Word for word, output every line of the material below, minus pictures.

## Exercise materials
.....

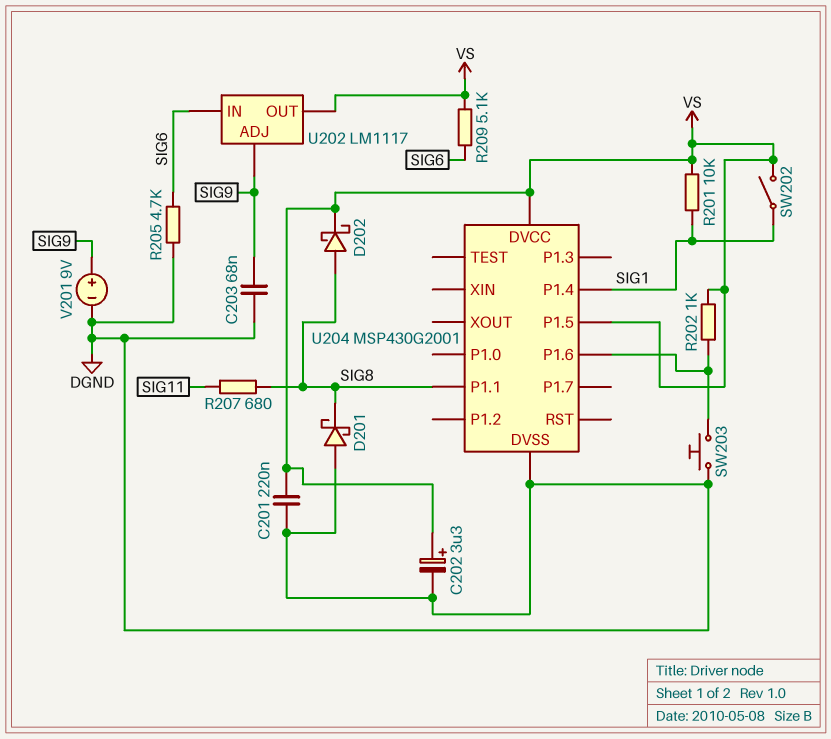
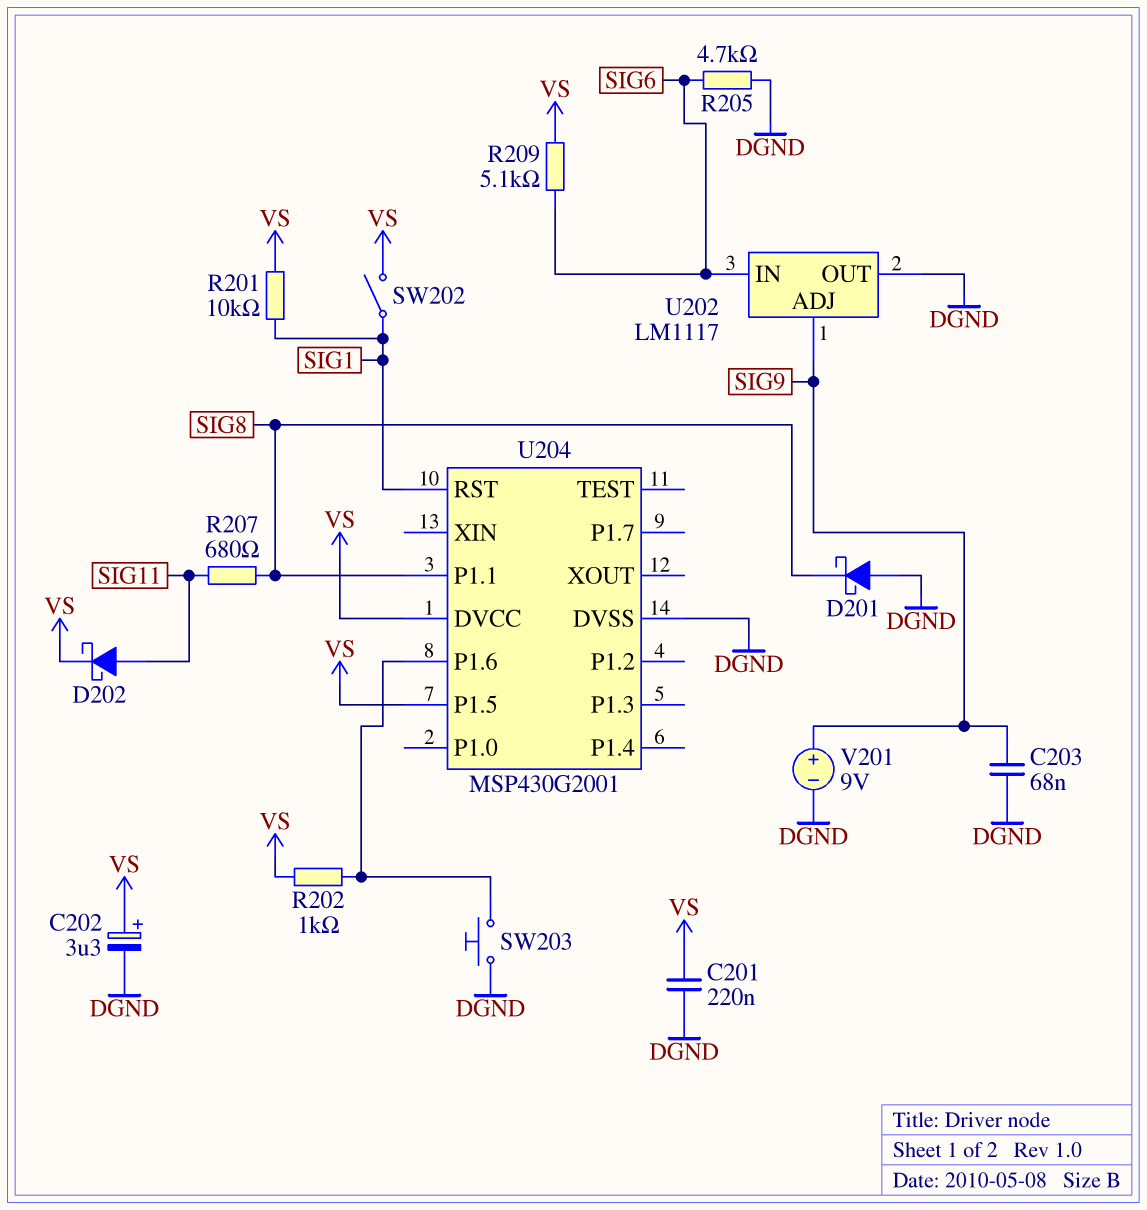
D202: schottky (A SIG8, K VS) -> schottky (A SIG11, K VS)
U202 pin OUT: VS -> DGND
U204 pin P1.4: SIG1 -> none
U204 pin RST: none -> SIG1

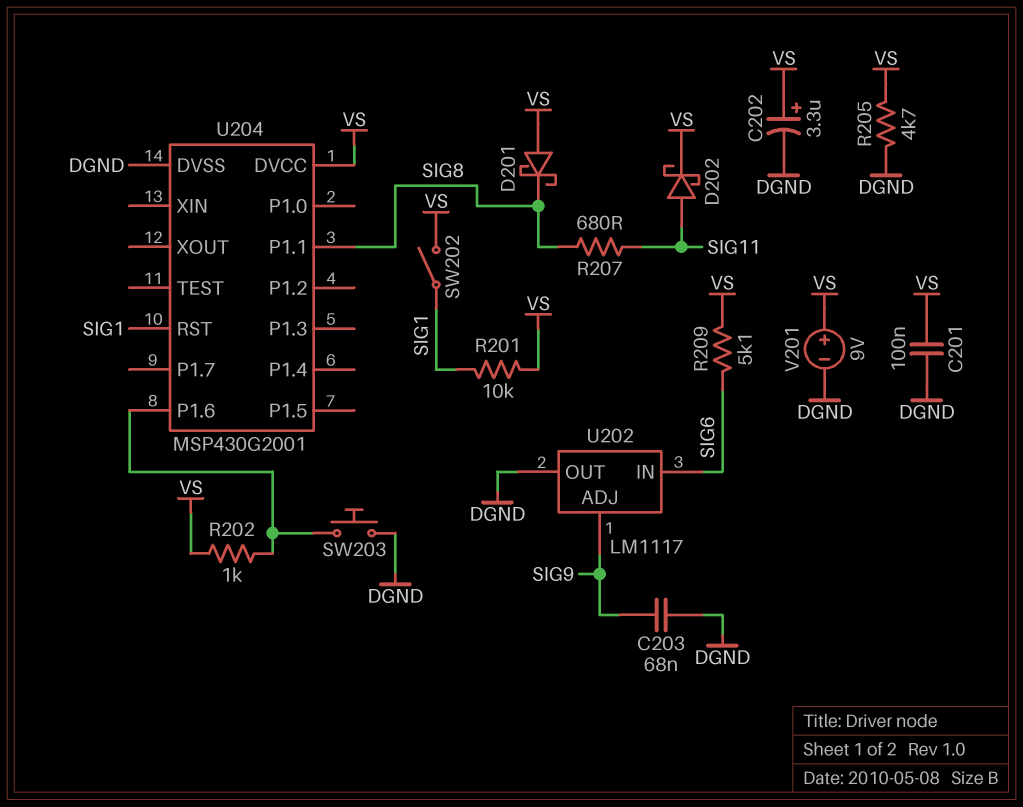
C201: 220nF (DGND, VS) -> 100nF (DGND, VS)
D201: schottky (A DGND, K SIG8) -> schottky (A VS, K SIG8)
R205: 4.7k (DGND, SIG6) -> 4.7k (DGND, VS)
U204 pin P1.5: VS -> none
V201: 9V (plus SIG9, minus DGND) -> 9V (plus VS, minus DGND)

.....

## Your response
D202: schottky (A SIG8, K VS) -> schottky (A SIG11, K VS)
U202 pin OUT: VS -> DGND
U204 pin P1.4: SIG1 -> none
U204 pin RST: none -> SIG1

C201: 220nF (DGND, VS) -> 100nF (DGND, VS)
D201: schottky (A DGND, K SIG8) -> schottky (A VS, K SIG8)
R205: 4.7k (DGND, SIG6) -> 4.7k (DGND, VS)
U204 pin P1.5: VS -> none
V201: 9V (plus SIG9, minus DGND) -> 9V (plus VS, minus DGND)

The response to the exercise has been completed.